Filter the listing below, please, and copy only the lines with the word "toothbrush".

» **DATA SECTION**
------------------------------
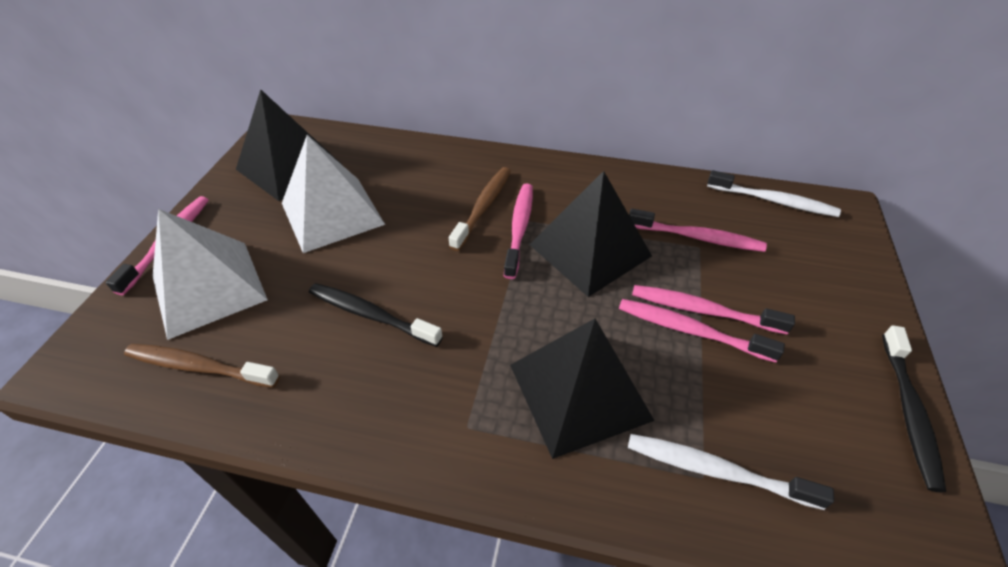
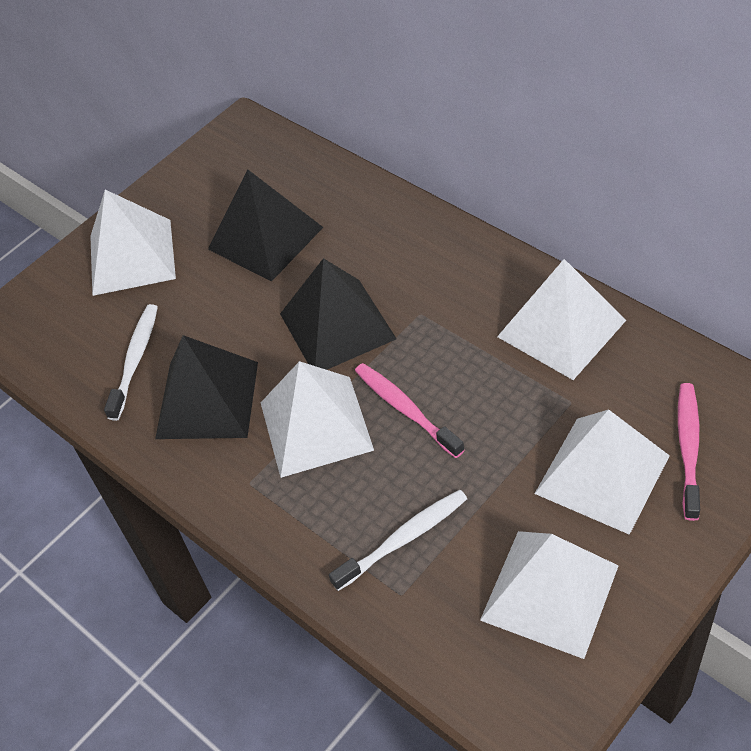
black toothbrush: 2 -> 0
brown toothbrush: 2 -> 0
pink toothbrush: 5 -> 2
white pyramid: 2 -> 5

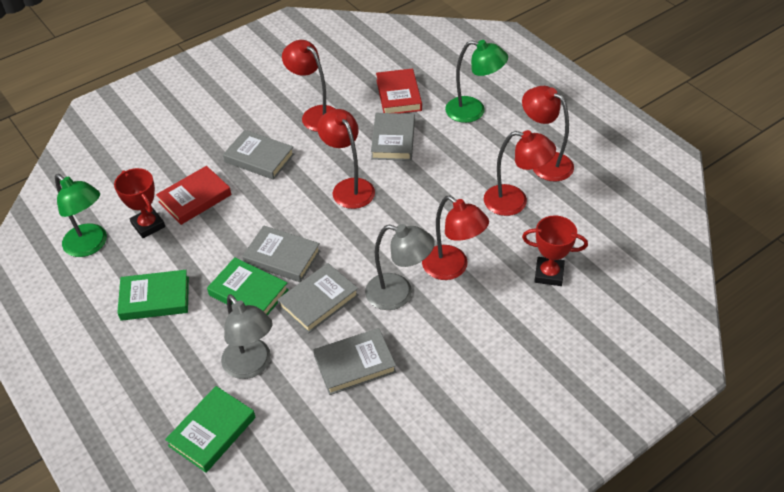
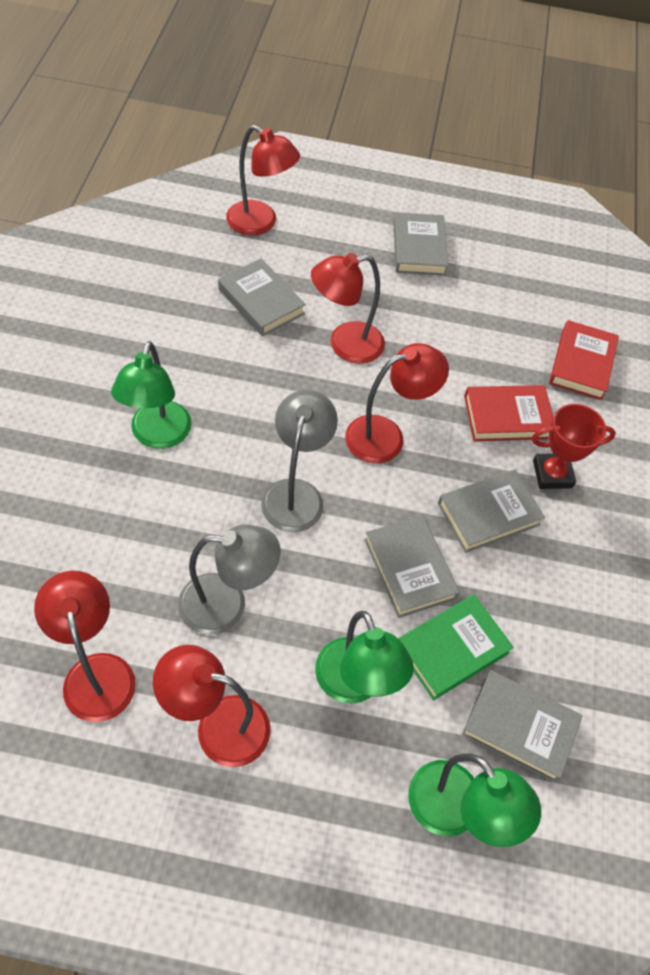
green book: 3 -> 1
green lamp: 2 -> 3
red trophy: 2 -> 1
------------------------------
» **RESPONSE TO THIS TASK**
black toothbrush: 2 -> 0
brown toothbrush: 2 -> 0
pink toothbrush: 5 -> 2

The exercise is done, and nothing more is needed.